**WHAT TO DO**
Exactly how many lines in the listing contain "shape"? Respond with the number and nothing more.

**AVAILABLE DATA**
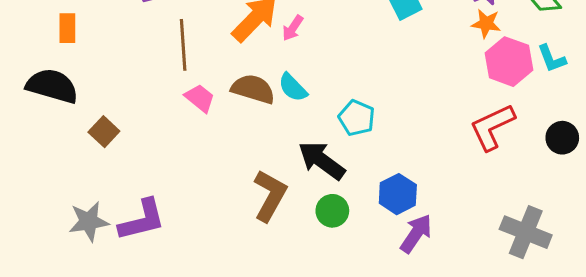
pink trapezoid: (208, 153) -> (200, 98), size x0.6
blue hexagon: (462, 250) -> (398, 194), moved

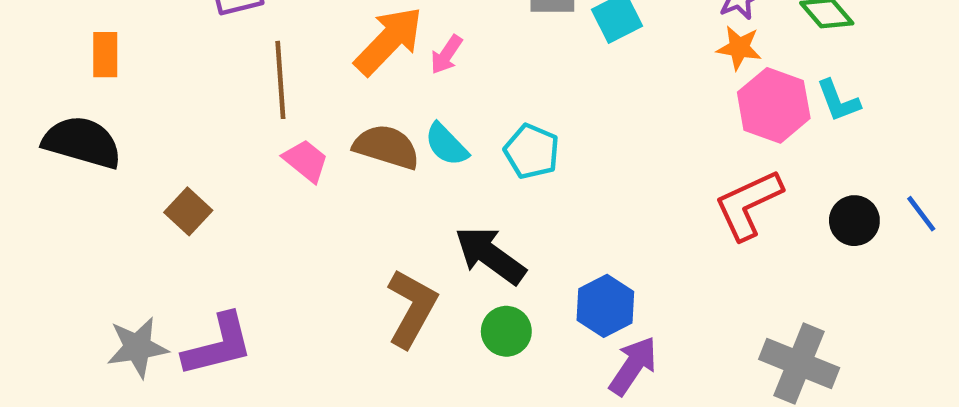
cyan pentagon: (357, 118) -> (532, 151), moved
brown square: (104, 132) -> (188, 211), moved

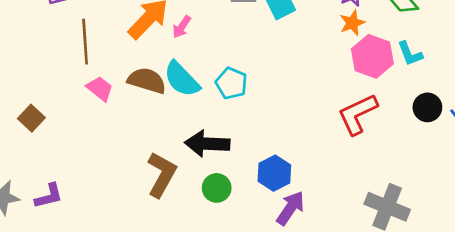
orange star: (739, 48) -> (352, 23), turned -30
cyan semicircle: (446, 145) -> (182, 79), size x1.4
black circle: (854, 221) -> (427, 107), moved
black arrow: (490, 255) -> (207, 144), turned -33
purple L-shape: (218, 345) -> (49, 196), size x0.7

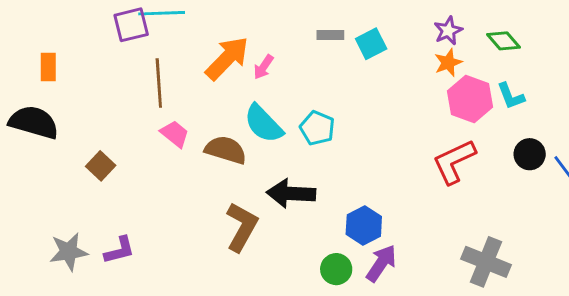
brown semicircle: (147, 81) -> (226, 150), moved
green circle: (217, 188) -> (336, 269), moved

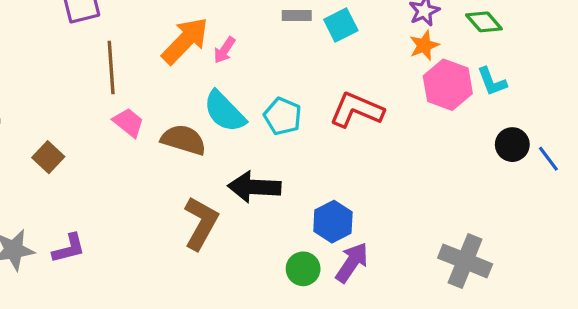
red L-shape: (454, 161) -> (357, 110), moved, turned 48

* * *

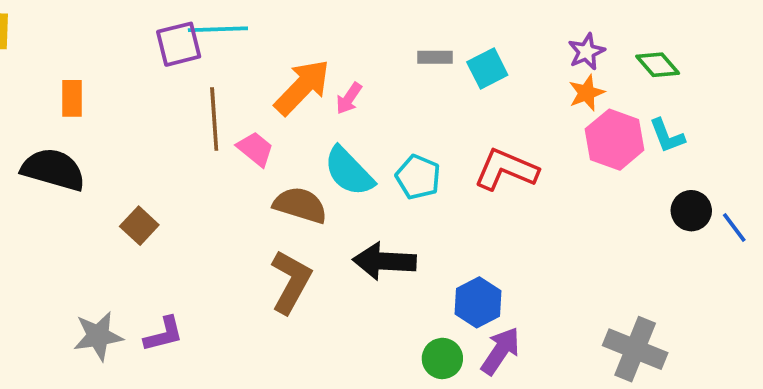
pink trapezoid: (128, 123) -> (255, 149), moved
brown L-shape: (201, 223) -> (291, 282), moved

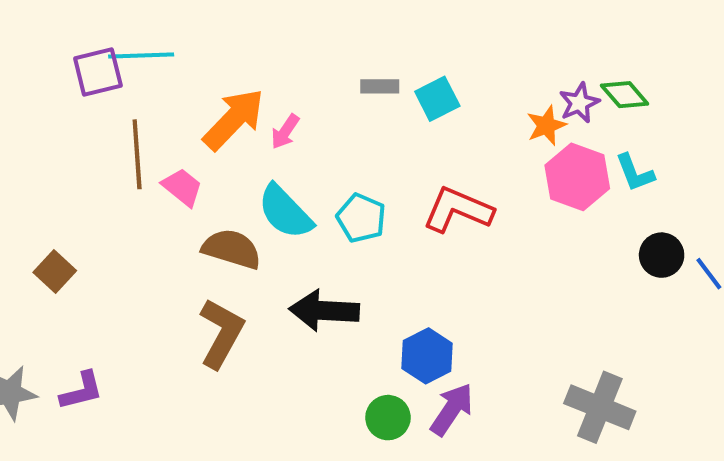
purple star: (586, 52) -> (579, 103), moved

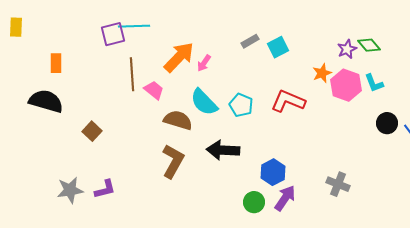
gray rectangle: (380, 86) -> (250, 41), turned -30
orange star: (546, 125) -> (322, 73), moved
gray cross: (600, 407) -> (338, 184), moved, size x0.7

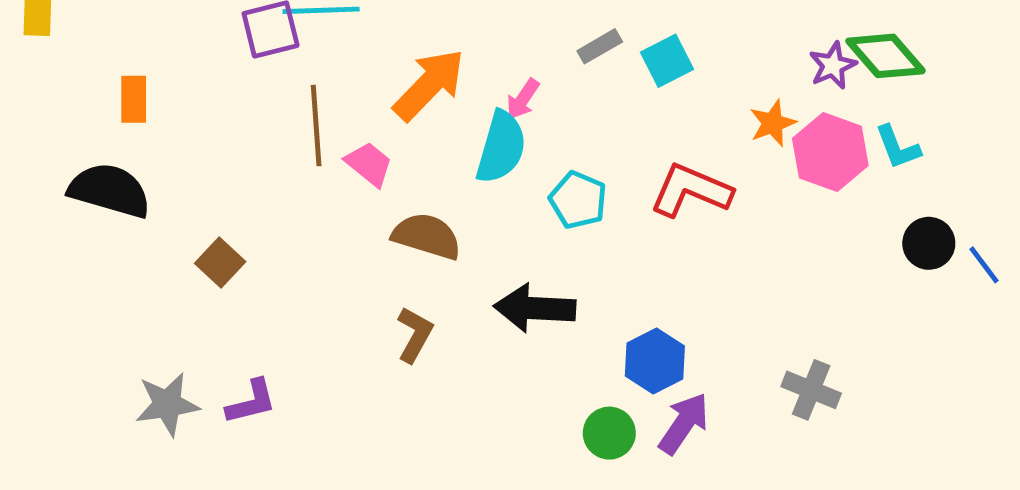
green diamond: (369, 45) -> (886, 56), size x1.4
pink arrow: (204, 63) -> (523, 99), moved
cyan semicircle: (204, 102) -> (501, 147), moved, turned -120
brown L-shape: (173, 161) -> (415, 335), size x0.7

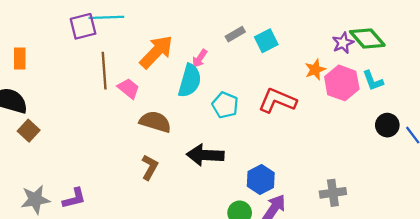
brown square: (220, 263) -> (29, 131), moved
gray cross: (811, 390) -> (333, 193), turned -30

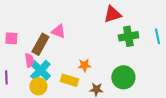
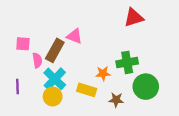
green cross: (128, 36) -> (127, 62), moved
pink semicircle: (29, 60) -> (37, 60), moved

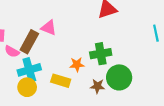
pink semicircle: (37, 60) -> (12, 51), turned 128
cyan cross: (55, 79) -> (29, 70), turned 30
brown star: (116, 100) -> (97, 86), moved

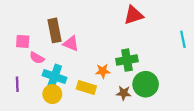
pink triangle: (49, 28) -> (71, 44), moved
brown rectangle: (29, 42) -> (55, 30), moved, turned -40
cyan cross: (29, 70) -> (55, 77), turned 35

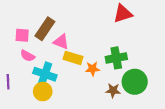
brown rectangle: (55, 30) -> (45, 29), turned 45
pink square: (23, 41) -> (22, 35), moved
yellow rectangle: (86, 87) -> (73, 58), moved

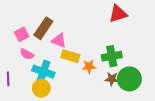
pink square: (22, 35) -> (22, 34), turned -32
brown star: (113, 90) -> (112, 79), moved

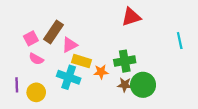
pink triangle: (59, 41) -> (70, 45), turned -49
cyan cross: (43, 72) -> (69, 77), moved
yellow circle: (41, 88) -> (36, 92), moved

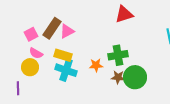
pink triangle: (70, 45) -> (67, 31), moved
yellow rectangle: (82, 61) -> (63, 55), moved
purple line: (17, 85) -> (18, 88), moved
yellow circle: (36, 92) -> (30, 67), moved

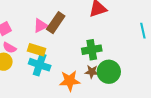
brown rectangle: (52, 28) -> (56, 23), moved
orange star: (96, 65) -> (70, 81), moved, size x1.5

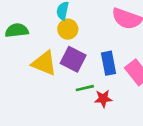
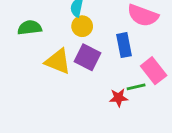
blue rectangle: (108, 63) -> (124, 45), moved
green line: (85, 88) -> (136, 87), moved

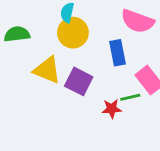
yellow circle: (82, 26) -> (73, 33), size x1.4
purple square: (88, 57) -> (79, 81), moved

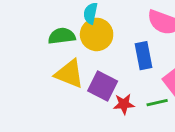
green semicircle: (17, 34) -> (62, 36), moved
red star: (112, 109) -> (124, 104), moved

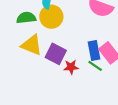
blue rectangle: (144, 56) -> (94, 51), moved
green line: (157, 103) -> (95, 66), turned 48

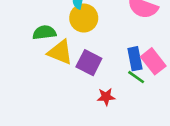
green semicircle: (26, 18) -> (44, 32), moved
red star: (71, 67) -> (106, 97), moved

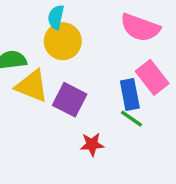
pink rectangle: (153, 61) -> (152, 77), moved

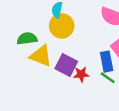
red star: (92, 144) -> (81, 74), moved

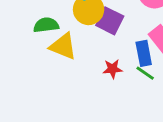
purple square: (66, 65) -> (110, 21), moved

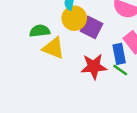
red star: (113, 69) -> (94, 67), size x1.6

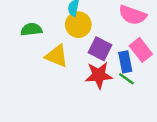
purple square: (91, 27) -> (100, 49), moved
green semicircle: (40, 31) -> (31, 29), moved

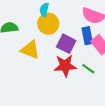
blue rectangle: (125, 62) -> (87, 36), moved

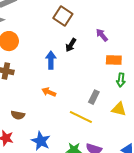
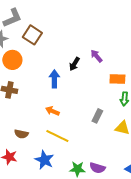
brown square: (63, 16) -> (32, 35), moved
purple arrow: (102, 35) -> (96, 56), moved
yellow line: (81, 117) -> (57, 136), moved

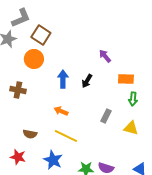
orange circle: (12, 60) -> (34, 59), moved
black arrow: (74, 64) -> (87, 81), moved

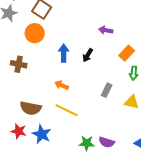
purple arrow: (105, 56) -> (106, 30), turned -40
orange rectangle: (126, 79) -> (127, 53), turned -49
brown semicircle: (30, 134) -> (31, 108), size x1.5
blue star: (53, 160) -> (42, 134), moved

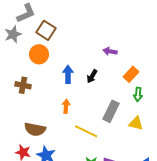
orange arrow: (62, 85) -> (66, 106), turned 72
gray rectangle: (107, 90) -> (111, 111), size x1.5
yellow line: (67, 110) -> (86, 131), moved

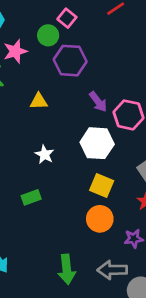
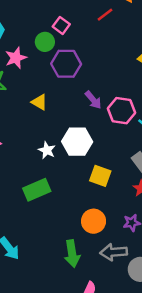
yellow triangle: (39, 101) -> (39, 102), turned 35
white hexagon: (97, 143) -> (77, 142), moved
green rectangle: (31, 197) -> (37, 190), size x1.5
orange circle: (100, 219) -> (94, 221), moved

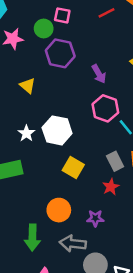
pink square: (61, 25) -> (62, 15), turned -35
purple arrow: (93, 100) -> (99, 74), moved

**SOLUTION TO THIS TASK**
4